* Activity: Produce an exact transcription of the data, with the images left out.

Before-and-after change records:

########################################

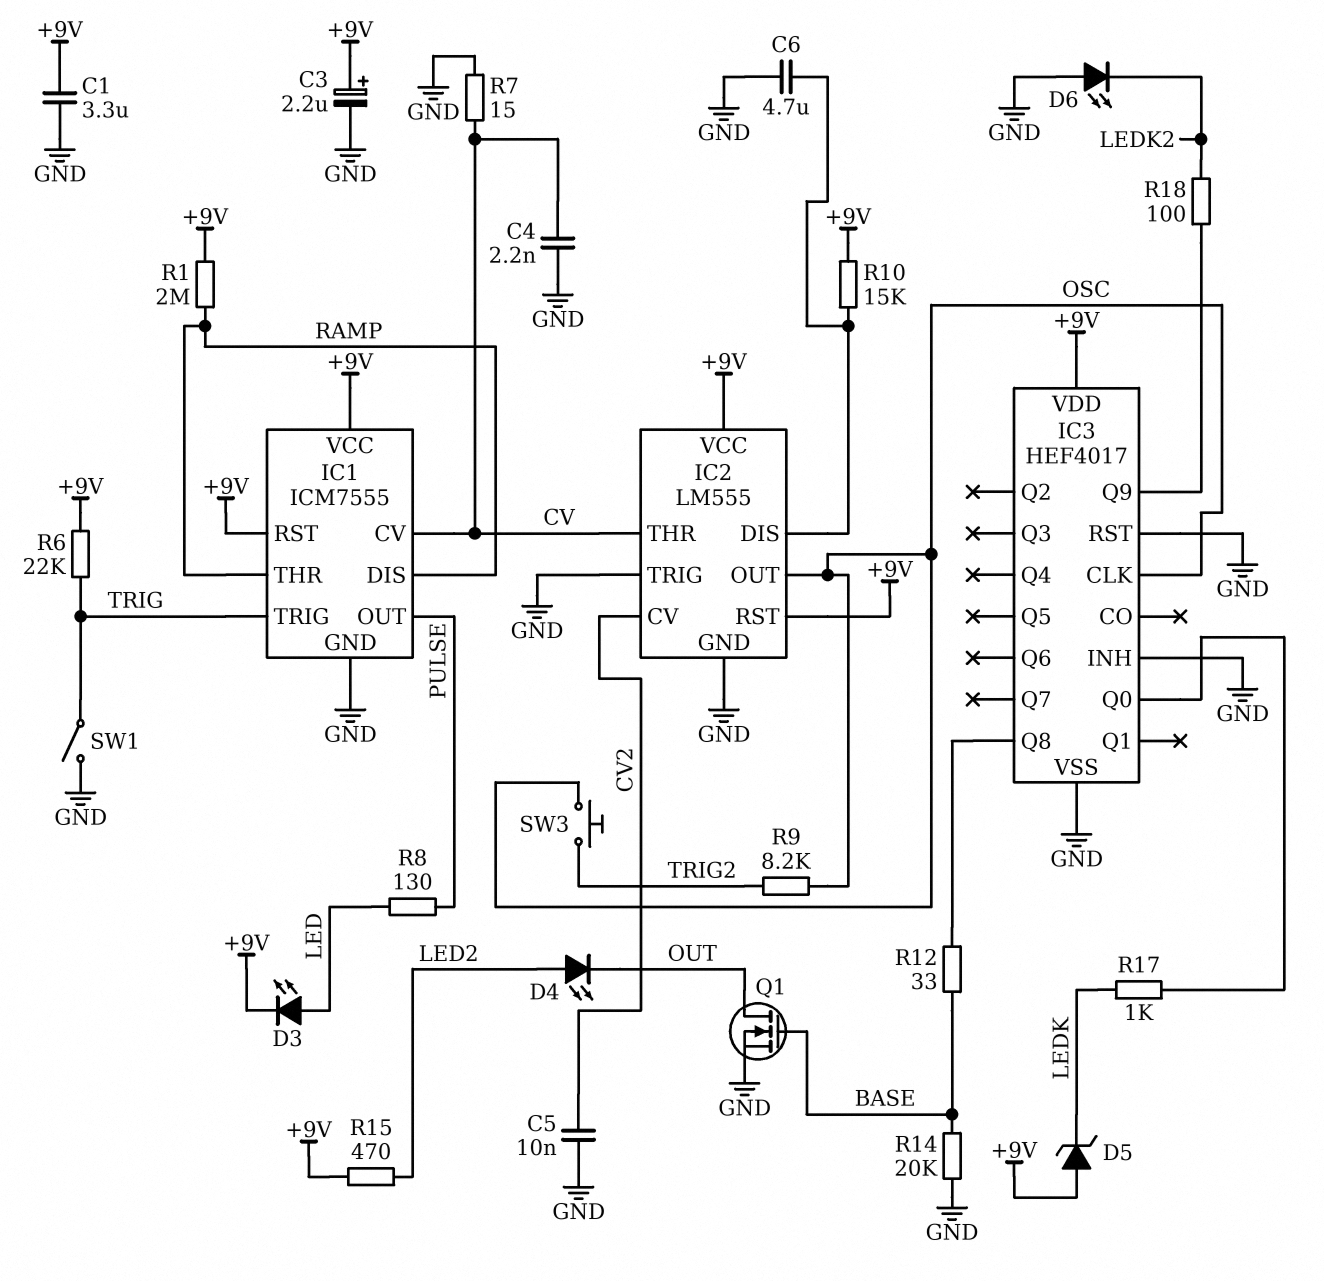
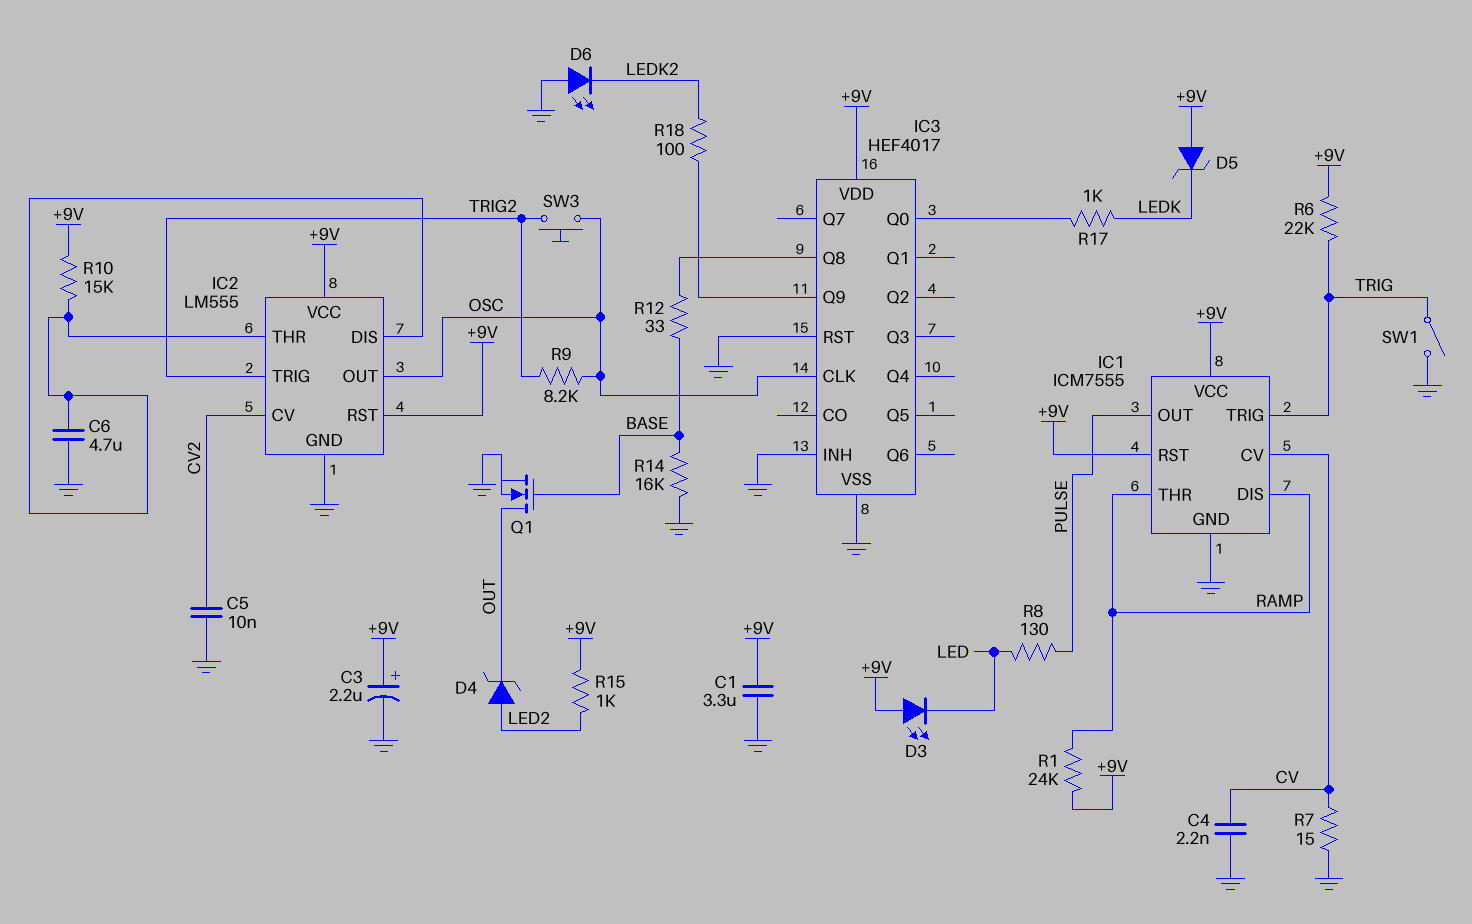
D3: LED (A LED, K +9V) -> LED (A +9V, K LED)
D4: LED (A LED2, K OUT) -> zener (A LED2, K OUT)
IC2 pin THR: CV -> IC2/DIS
IC2 pin TRIG: GND -> TRIG2
R1: 2M (+9V, RAMP) -> 24k (+9V, RAMP)
R14: 20k (BASE, GND) -> 16k (BASE, GND)
R15: 470 (+9V, LED2) -> 1k (+9V, LED2)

########################################

* Solution to the problem:
D3: LED (A LED, K +9V) -> LED (A +9V, K LED)
D4: LED (A LED2, K OUT) -> zener (A LED2, K OUT)
IC2 pin THR: CV -> IC2/DIS
IC2 pin TRIG: GND -> TRIG2
R1: 2M (+9V, RAMP) -> 24k (+9V, RAMP)
R14: 20k (BASE, GND) -> 16k (BASE, GND)
R15: 470 (+9V, LED2) -> 1k (+9V, LED2)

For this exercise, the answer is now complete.